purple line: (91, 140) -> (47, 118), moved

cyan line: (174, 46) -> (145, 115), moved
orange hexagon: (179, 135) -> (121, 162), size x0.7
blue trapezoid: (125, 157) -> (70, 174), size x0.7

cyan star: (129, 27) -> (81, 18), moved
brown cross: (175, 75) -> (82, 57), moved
▬▬▬
◆ **EXERCISE DESCRIPTION**:
Each record above should be repeated exactly as it appears.

◆ **WRITTEN ANSWER**:
purple line: (91, 140) -> (47, 118), moved

cyan line: (174, 46) -> (145, 115), moved
orange hexagon: (179, 135) -> (121, 162), size x0.7
blue trapezoid: (125, 157) -> (70, 174), size x0.7

cyan star: (129, 27) -> (81, 18), moved
brown cross: (175, 75) -> (82, 57), moved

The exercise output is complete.